THE TASK: Reproduce all of the data exactly. Images are not to appear in the reply.

DATA FOR REVIEW:
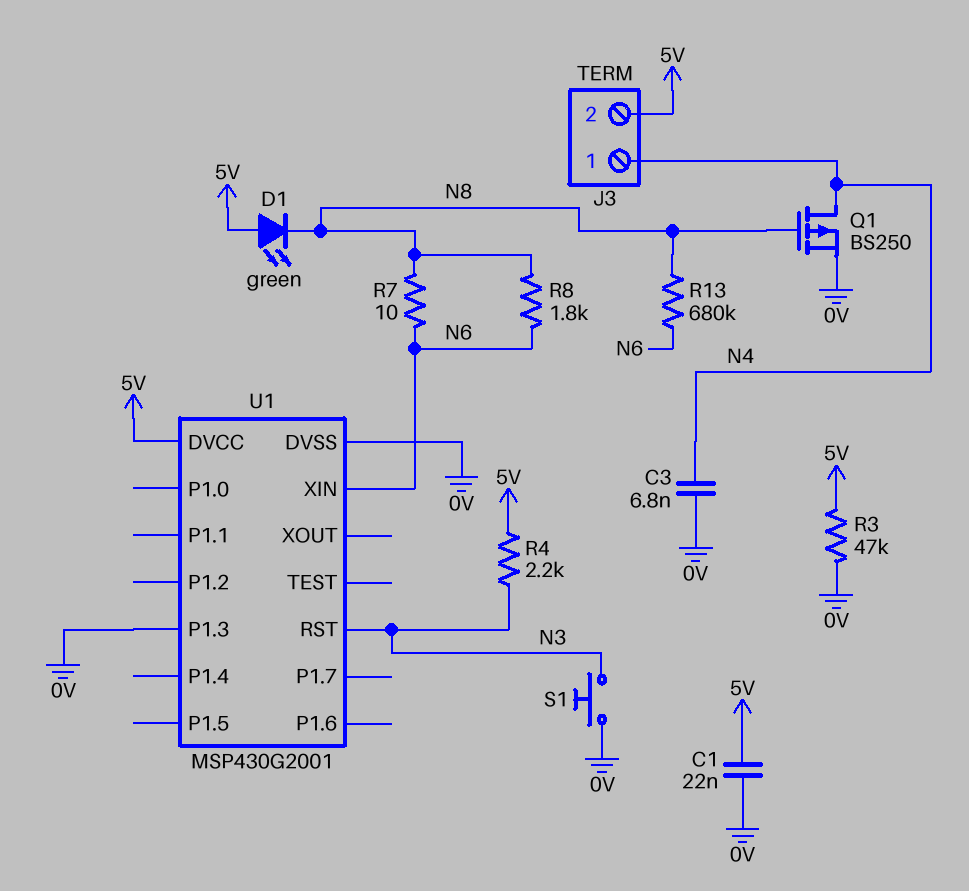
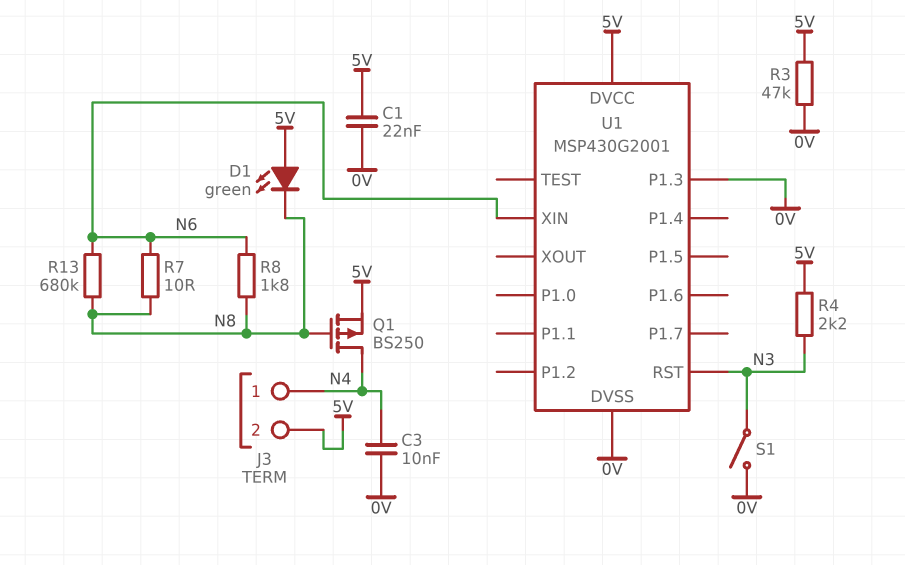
C3: 6.8nF (0V, N4) -> 10nF (0V, N4)
Q1: PMOS BS250 (G N8, D N4, S 0V) -> PMOS BS250 (G N8, D N4, S 5V)
S1: button (0V, N3) -> switch (0V, N3)

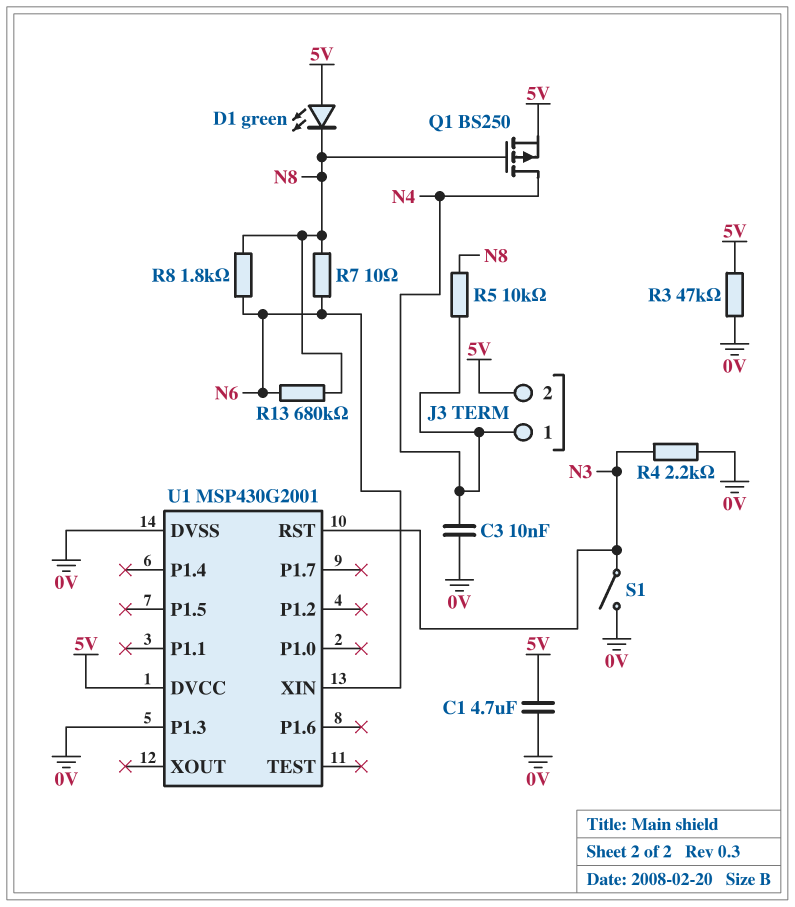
C1: 22nF (0V, 5V) -> 4.7uF (0V, 5V)
R4: 2.2k (5V, N3) -> 2.2k (0V, N3)
R5: none -> 10k (N4, N8)

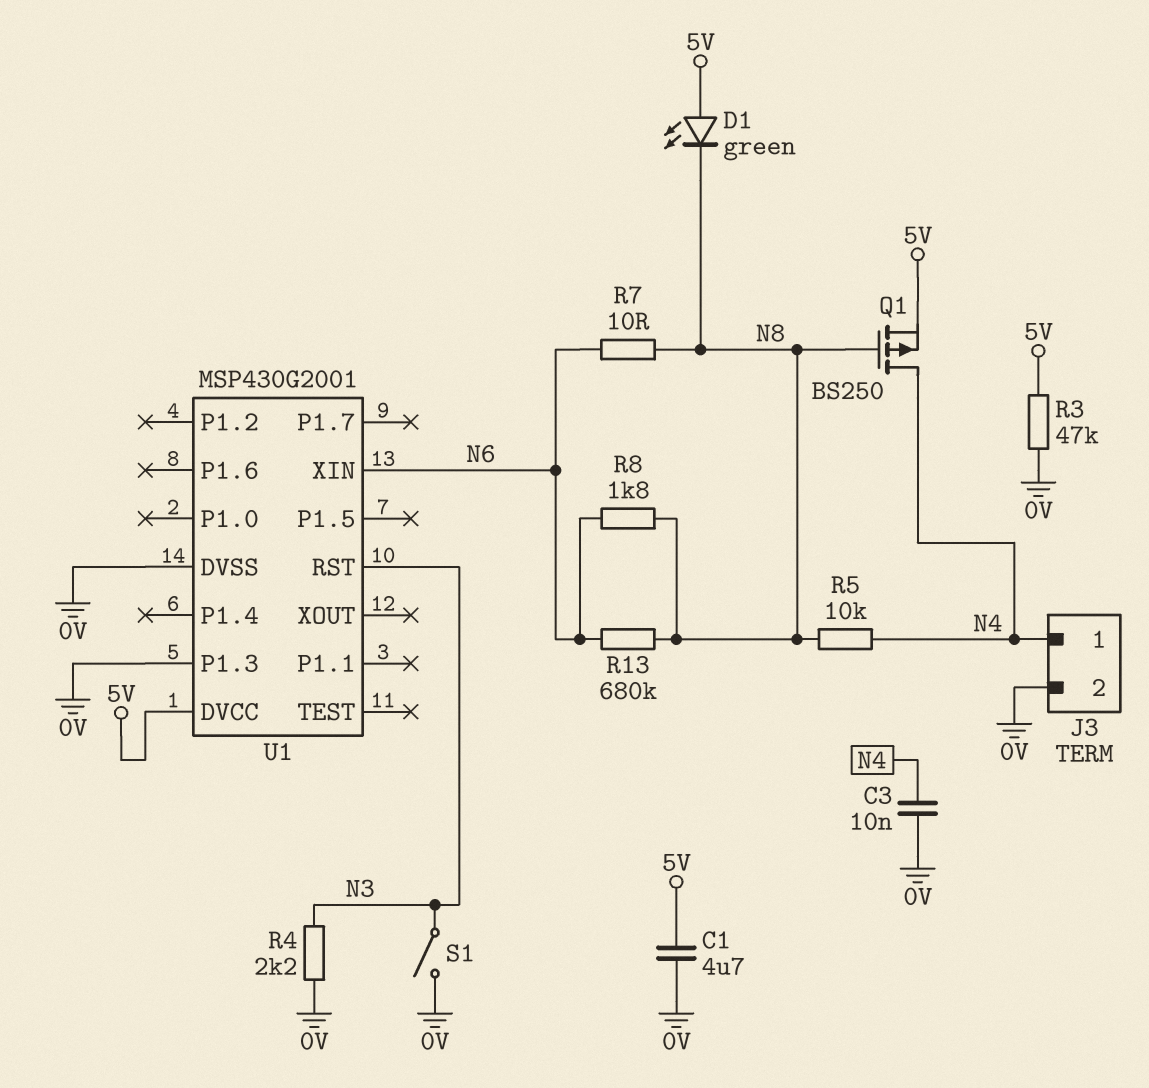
J3 pin 2: 5V -> 0V

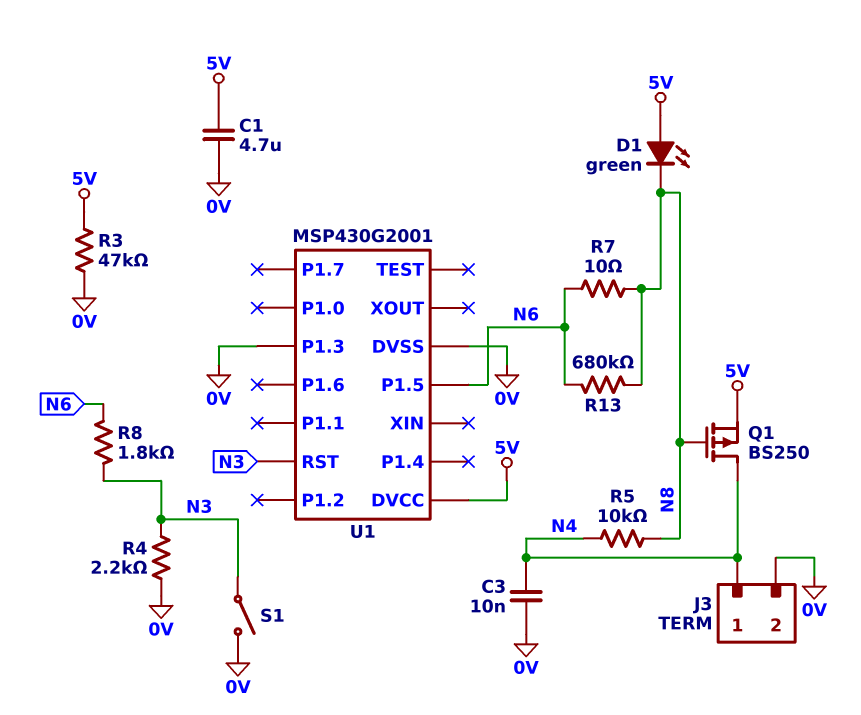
R8: 1.8k (N6, N8) -> 1.8k (N3, N6)
U1 pin P1.5: none -> N6
U1 pin XIN: N6 -> none

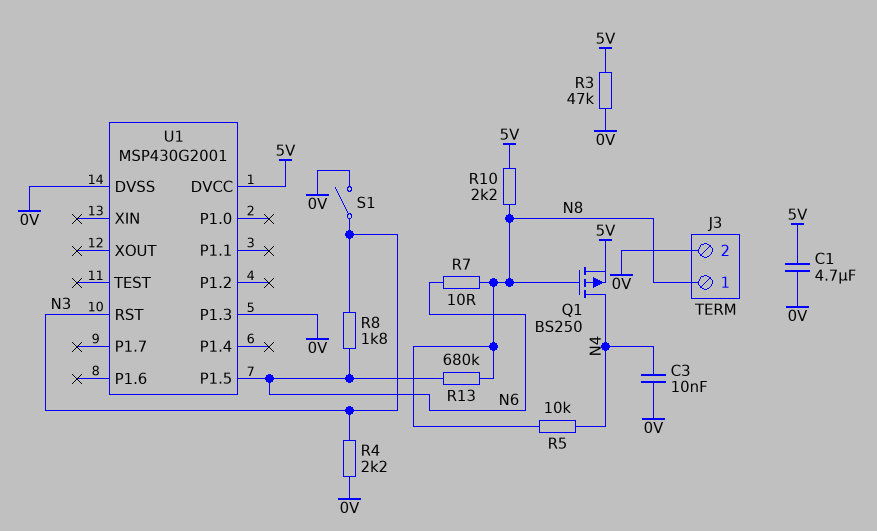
D1: LED green (A 5V, K N8) -> none
J3 pin 1: N4 -> N8
R10: none -> 2.2k (5V, N8)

YOUR SOLUTION:
C3: 6.8nF (0V, N4) -> 10nF (0V, N4)
Q1: PMOS BS250 (G N8, D N4, S 0V) -> PMOS BS250 (G N8, D N4, S 5V)
S1: button (0V, N3) -> switch (0V, N3)

C1: 22nF (0V, 5V) -> 4.7uF (0V, 5V)
R4: 2.2k (5V, N3) -> 2.2k (0V, N3)
R5: none -> 10k (N4, N8)

J3 pin 2: 5V -> 0V

R8: 1.8k (N6, N8) -> 1.8k (N3, N6)
U1 pin P1.5: none -> N6
U1 pin XIN: N6 -> none

D1: LED green (A 5V, K N8) -> none
J3 pin 1: N4 -> N8
R10: none -> 2.2k (5V, N8)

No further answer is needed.